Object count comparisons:

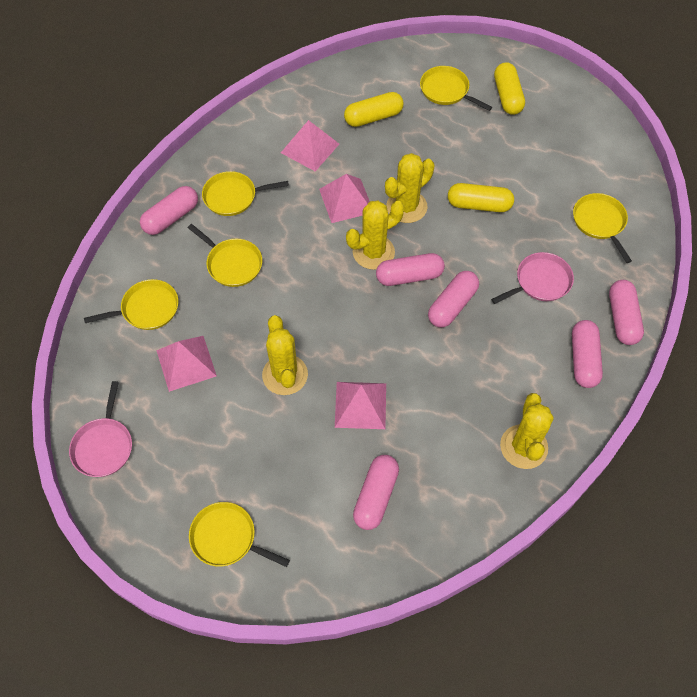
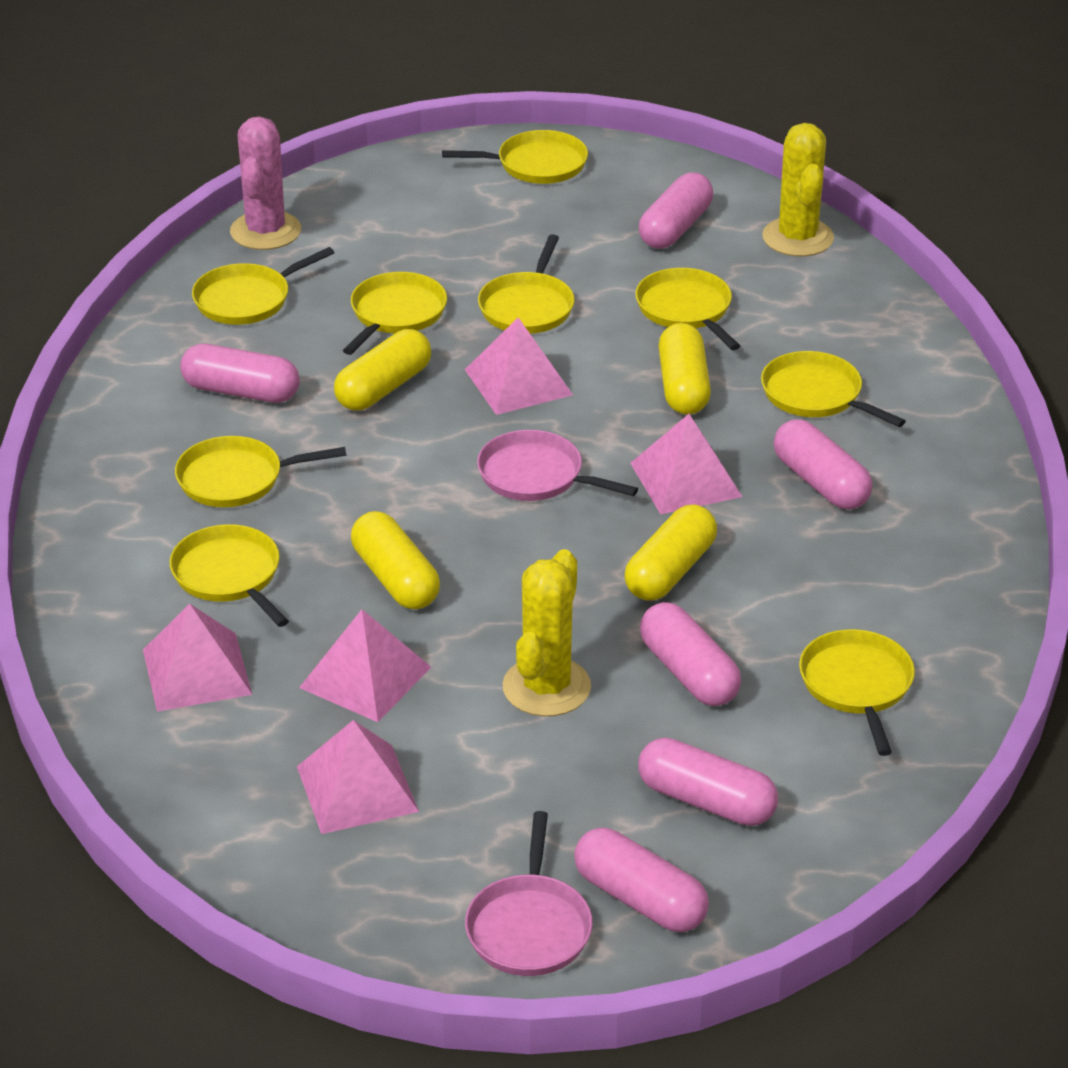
pink cactus: 0 -> 1
pink pyramid: 4 -> 5
yellow cactus: 4 -> 2
yellow capsule: 3 -> 4
yellow pan: 6 -> 9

Task directions: Scan the records above for the word "yellow". Show each line in which it appears.

Written answer:
yellow cactus: 4 -> 2
yellow capsule: 3 -> 4
yellow pan: 6 -> 9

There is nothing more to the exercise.